• _Instructions for the task_: Once the line with "D4: diode BAV21" is found, repeat exactly that line and every one after it until the data below ends, including the last line.
**********
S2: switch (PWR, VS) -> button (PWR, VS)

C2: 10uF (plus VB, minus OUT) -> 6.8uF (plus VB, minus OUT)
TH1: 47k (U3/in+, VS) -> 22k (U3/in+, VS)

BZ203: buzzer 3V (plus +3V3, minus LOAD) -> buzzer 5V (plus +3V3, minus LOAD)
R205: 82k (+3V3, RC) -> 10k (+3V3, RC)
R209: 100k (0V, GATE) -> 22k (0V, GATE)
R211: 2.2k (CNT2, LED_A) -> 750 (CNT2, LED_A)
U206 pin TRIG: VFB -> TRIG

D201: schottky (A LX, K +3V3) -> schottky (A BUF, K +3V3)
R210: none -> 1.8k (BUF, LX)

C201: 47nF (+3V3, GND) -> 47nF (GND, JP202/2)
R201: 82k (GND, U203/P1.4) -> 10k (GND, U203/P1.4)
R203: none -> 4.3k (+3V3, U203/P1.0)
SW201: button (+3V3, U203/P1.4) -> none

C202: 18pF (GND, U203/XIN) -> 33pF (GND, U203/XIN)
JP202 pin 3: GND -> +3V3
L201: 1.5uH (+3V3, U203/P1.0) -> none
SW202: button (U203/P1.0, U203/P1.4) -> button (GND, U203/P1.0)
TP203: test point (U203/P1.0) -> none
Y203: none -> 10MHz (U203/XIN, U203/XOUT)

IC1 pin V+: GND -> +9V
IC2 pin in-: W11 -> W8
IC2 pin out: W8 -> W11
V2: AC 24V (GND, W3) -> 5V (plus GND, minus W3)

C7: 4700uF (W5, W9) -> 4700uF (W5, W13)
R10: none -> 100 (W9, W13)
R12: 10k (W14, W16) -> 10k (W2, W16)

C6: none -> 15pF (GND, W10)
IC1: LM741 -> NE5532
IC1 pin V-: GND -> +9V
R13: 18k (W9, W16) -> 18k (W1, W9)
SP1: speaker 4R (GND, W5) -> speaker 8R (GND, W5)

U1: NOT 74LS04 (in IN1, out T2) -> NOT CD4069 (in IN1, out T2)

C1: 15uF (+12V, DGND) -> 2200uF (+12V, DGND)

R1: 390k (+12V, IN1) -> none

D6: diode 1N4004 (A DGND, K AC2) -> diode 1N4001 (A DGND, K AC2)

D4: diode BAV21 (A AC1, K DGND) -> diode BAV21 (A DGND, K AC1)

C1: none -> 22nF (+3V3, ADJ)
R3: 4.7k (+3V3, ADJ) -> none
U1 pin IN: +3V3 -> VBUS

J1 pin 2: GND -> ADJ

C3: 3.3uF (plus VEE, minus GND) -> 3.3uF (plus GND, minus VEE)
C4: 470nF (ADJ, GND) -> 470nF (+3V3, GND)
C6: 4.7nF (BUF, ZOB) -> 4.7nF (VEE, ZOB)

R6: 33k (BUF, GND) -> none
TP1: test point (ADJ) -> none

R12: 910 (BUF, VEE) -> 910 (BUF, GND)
**********
• _Response to this exercise_:
D4: diode BAV21 (A AC1, K DGND) -> diode BAV21 (A DGND, K AC1)

C1: none -> 22nF (+3V3, ADJ)
R3: 4.7k (+3V3, ADJ) -> none
U1 pin IN: +3V3 -> VBUS

J1 pin 2: GND -> ADJ

C3: 3.3uF (plus VEE, minus GND) -> 3.3uF (plus GND, minus VEE)
C4: 470nF (ADJ, GND) -> 470nF (+3V3, GND)
C6: 4.7nF (BUF, ZOB) -> 4.7nF (VEE, ZOB)

R6: 33k (BUF, GND) -> none
TP1: test point (ADJ) -> none

R12: 910 (BUF, VEE) -> 910 (BUF, GND)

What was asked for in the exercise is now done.